## REQUIRED ACTION
Write out only the lines from the line containing "SCALE pin SCK: D18 -> D13" to the end of the listing below, both included, exactly as they stand. Drop the pictures.

## RECORDS SUPPLIED
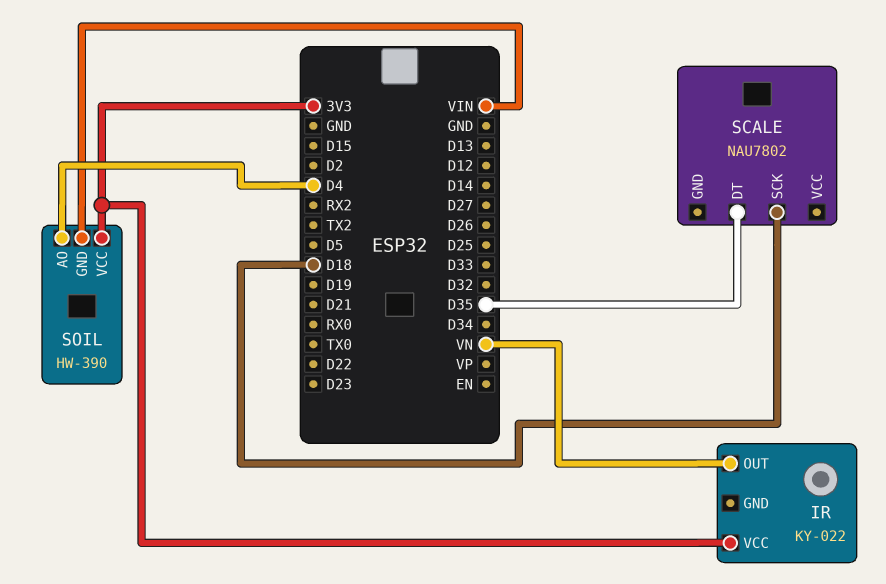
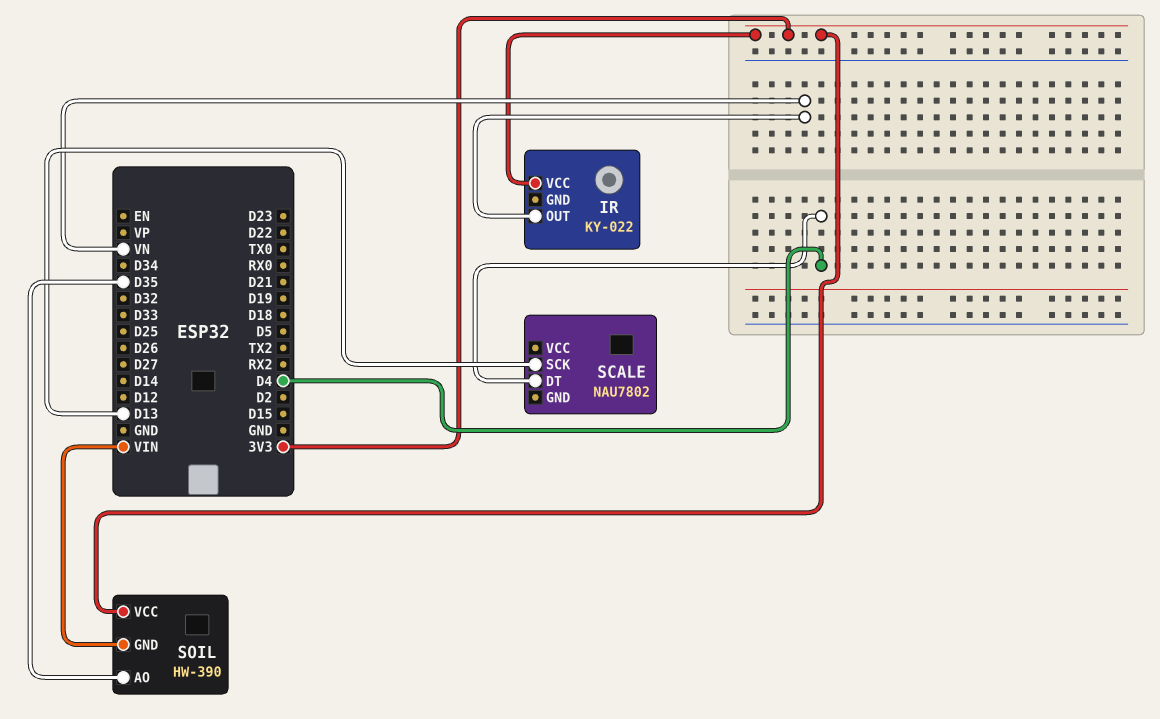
SCALE pin DT: D35 -> D4
SCALE pin SCK: D18 -> D13
SOIL pin AO: D4 -> D35

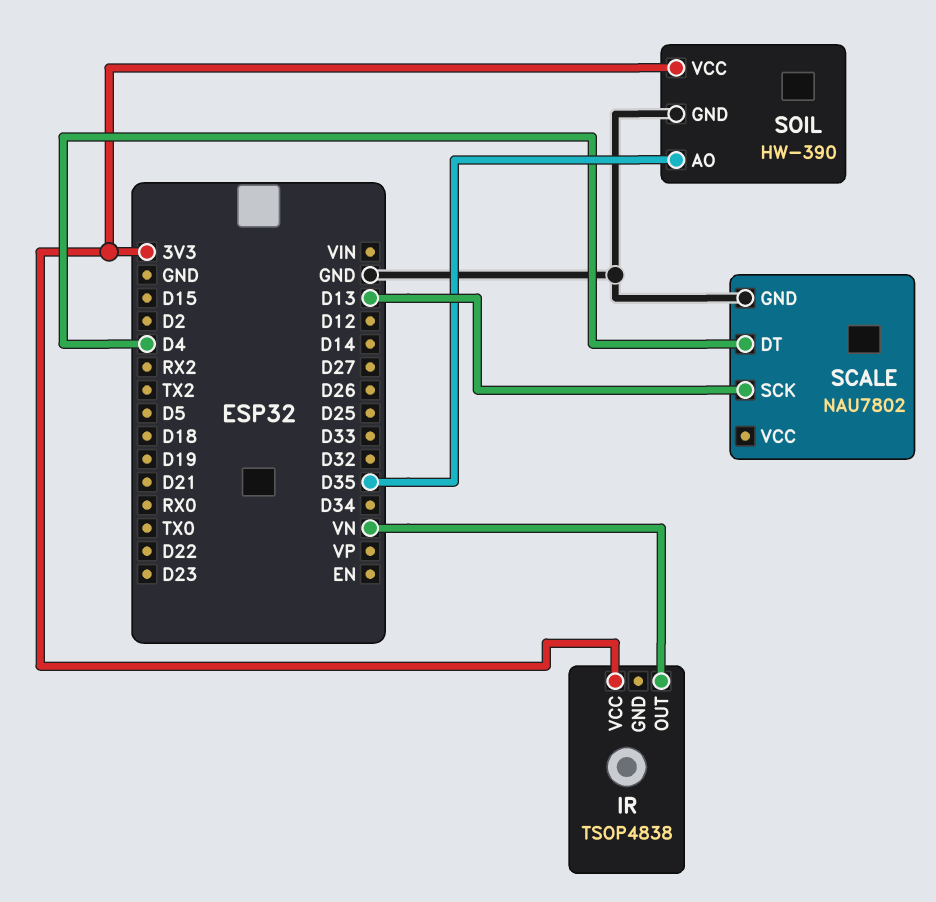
IR: KY-022 -> TSOP4838
SCALE pin GND: none -> GND
SOIL pin GND: VIN -> GND

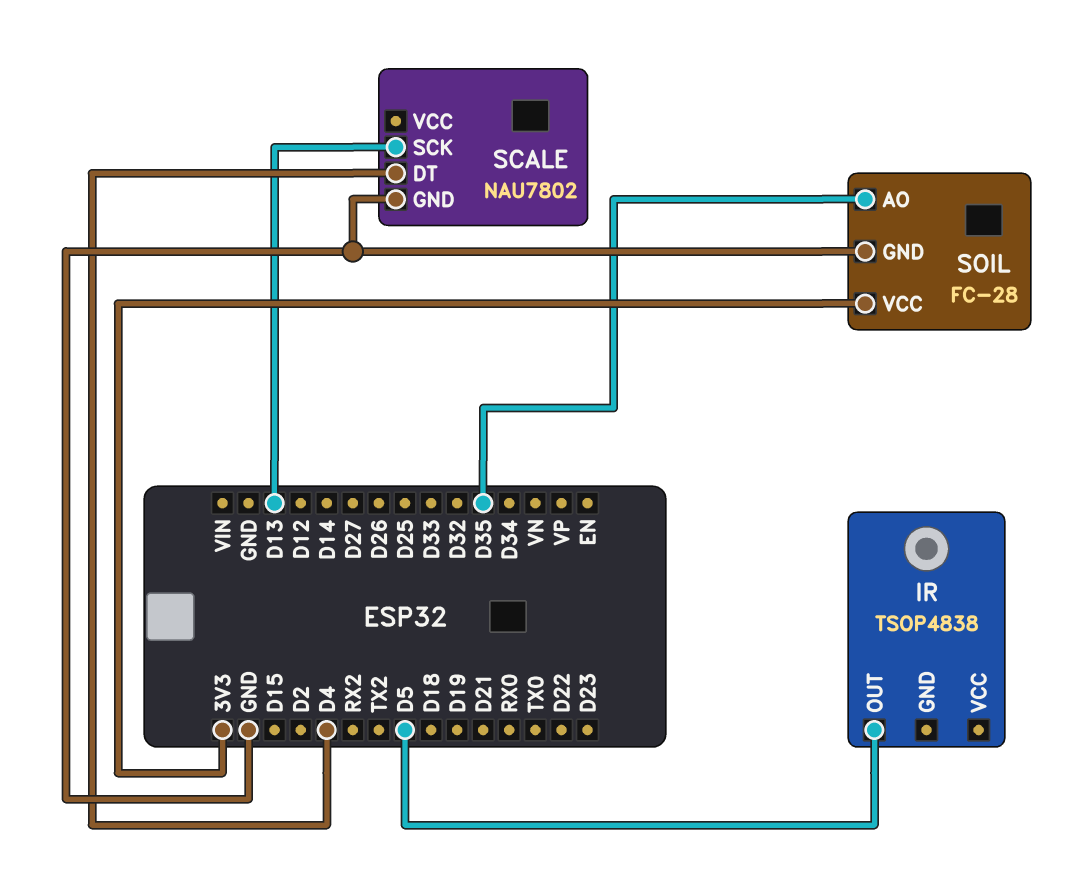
IR pin OUT: VN -> D5
IR pin VCC: 3V3 -> none
SOIL: HW-390 -> FC-28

## RESPONSE BOX
SCALE pin SCK: D18 -> D13
SOIL pin AO: D4 -> D35

IR: KY-022 -> TSOP4838
SCALE pin GND: none -> GND
SOIL pin GND: VIN -> GND

IR pin OUT: VN -> D5
IR pin VCC: 3V3 -> none
SOIL: HW-390 -> FC-28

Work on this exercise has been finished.